Collected data entries:
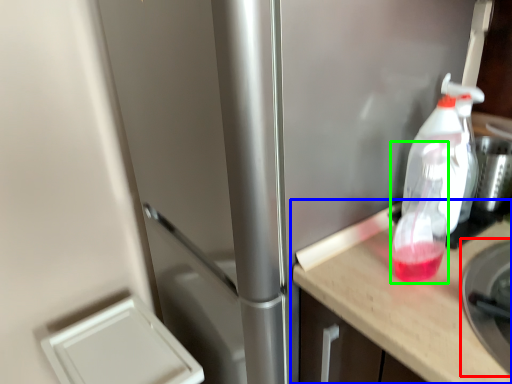
Question: Based on their relative distances, which object is farther from appliance (highlighted by a red box)? Choose from countertop (highlighted by a blue box) and bottle (highlighted by a green box).

Choices:
 (A) countertop
 (B) bottle

Answer: (B)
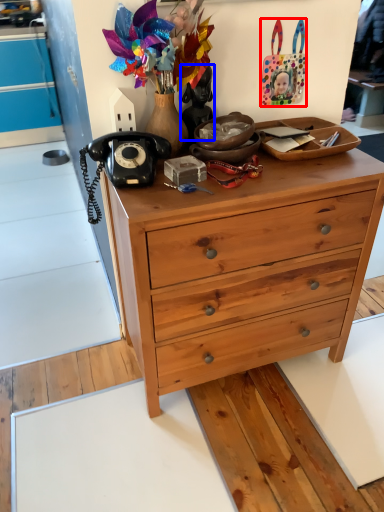
Question: Which object appears closest to the camera in this image, handbag (highlighted by a red box) or person (highlighted by a blue box)?

Choices:
 (A) handbag
 (B) person

Answer: (B)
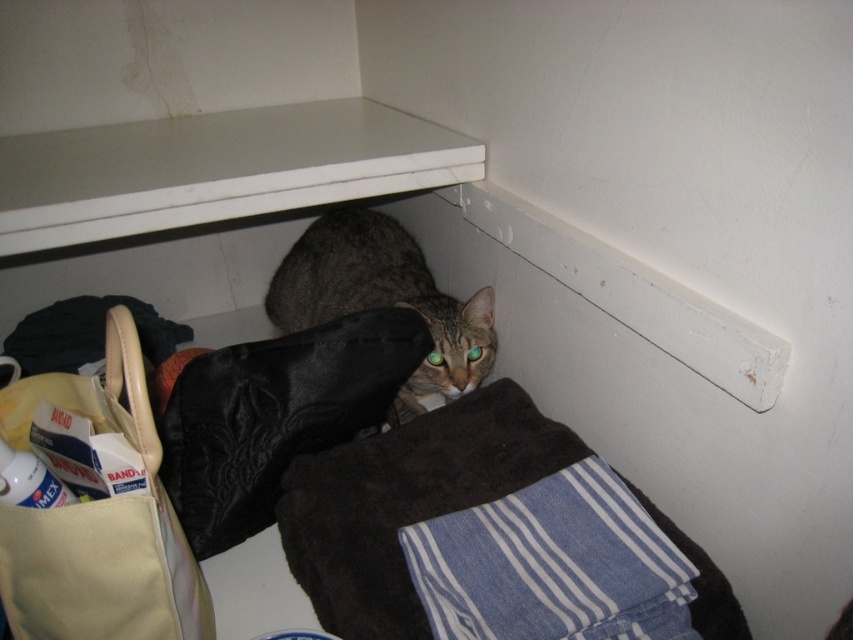
Is white matte shelf at upper center above yellow fabric bag at lower left?

Correct, white matte shelf at upper center is located above yellow fabric bag at lower left.

Is white matte shelf at upper center to the left of yellow fabric bag at lower left from the viewer's perspective?

Incorrect, white matte shelf at upper center is not on the left side of yellow fabric bag at lower left.

Which is behind, point (430, 145) or point (91, 561)?

Positioned behind is point (430, 145).

Where is `white matte shelf at upper center`? white matte shelf at upper center is located at coordinates (216, 170).

Which is more to the left, blue striped fabric at lower right or tabby fur cat at center?

Positioned to the left is tabby fur cat at center.

Is blue striped fabric at lower right behind tabby fur cat at center?

No, blue striped fabric at lower right is closer to the viewer.

Between point (589, 600) and point (364, 285), which one is positioned behind?

Positioned behind is point (364, 285).

In order to click on blue striped fabric at lower right in this screenshot , I will do [x=550, y=564].

Who is more forward, (137, 435) or (306, 253)?

Positioned in front is point (137, 435).

In the scene shown: Is yellow fabric bag at lower left to the right of tabby fur cat at center from the viewer's perspective?

No, yellow fabric bag at lower left is not to the right of tabby fur cat at center.

Identify the location of yellow fabric bag at lower left. tap(99, 522).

PROBLEM REQUIREMENTS: Reproduce these lines verbatim, omitting the pictures from your answer.

RESULT OF THIS EXERCISE:
Question: Based on their relative distances, which object is farther from appliance (highlighted by a red box)? Choose from countertop (highlighted by a blue box) and bottle (highlighted by a green box).

Choices:
 (A) countertop
 (B) bottle

Answer: (B)
Question: Which object appears closest to the camera in this image, handbag (highlighted by a red box) or person (highlighted by a blue box)?

Choices:
 (A) handbag
 (B) person

Answer: (B)
Is white matte shelf at upper center above yellow fabric bag at lower left?

Correct, white matte shelf at upper center is located above yellow fabric bag at lower left.

Is white matte shelf at upper center to the left of yellow fabric bag at lower left from the viewer's perspective?

Incorrect, white matte shelf at upper center is not on the left side of yellow fabric bag at lower left.

Which is behind, point (430, 145) or point (91, 561)?

Positioned behind is point (430, 145).

Where is `white matte shelf at upper center`? white matte shelf at upper center is located at coordinates (216, 170).

Which is more to the left, blue striped fabric at lower right or tabby fur cat at center?

Positioned to the left is tabby fur cat at center.

Is blue striped fabric at lower right behind tabby fur cat at center?

No, blue striped fabric at lower right is closer to the viewer.

Between point (589, 600) and point (364, 285), which one is positioned behind?

Positioned behind is point (364, 285).

In order to click on blue striped fabric at lower right in this screenshot , I will do [x=550, y=564].

Who is more forward, (137, 435) or (306, 253)?

Positioned in front is point (137, 435).

In the scene shown: Is yellow fabric bag at lower left to the right of tabby fur cat at center from the viewer's perspective?

No, yellow fabric bag at lower left is not to the right of tabby fur cat at center.

Identify the location of yellow fabric bag at lower left. tap(99, 522).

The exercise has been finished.